TASK PROMPT
Copy out, exactly and with nothing else, the stretch of lines that starts at the line containing "(235, 179) = (250, 164): none -> brown donut" and finishes at the end of the data.

INFORMATION SHOWN
- Opening Delimiter -
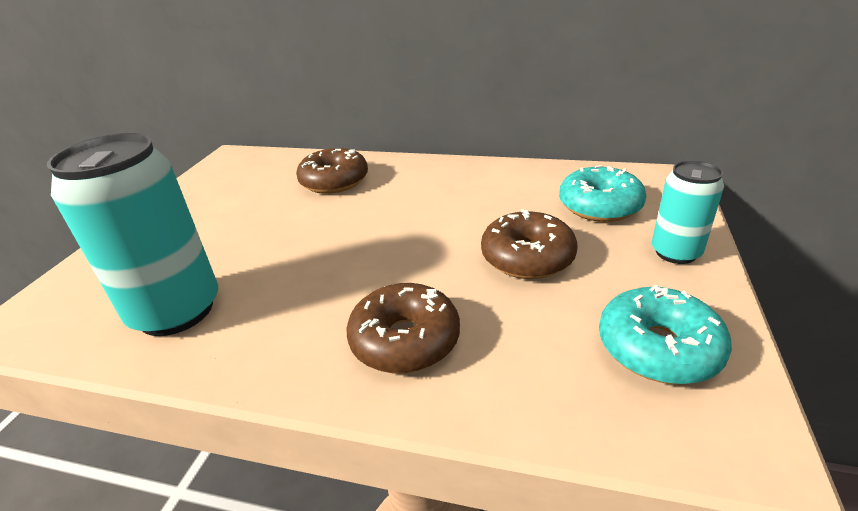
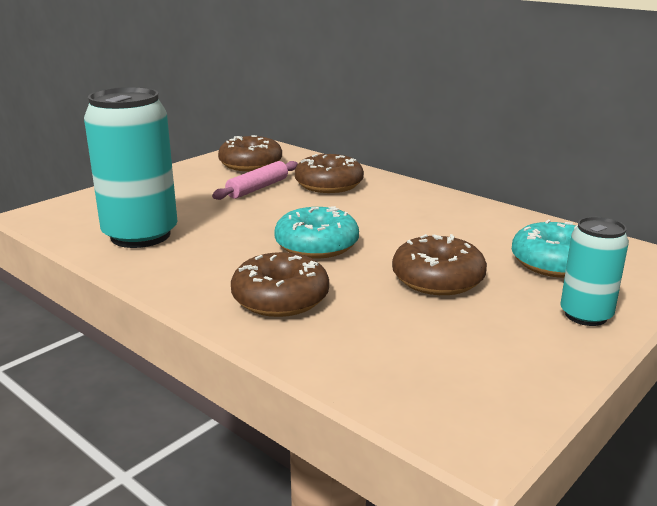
camera: 25 degrees right, 10 degrees down
(235, 179) = (250, 164): none -> brown donut
(265, 206) = (257, 188): none -> pink rolling pin
(658, 348) = (479, 366): turquoise donut -> turquoise donut (316, 245)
- Closing Delimiter -
EXERCISE SOLUTION
(235, 179) = (250, 164): none -> brown donut
(265, 206) = (257, 188): none -> pink rolling pin
(658, 348) = (479, 366): turquoise donut -> turquoise donut (316, 245)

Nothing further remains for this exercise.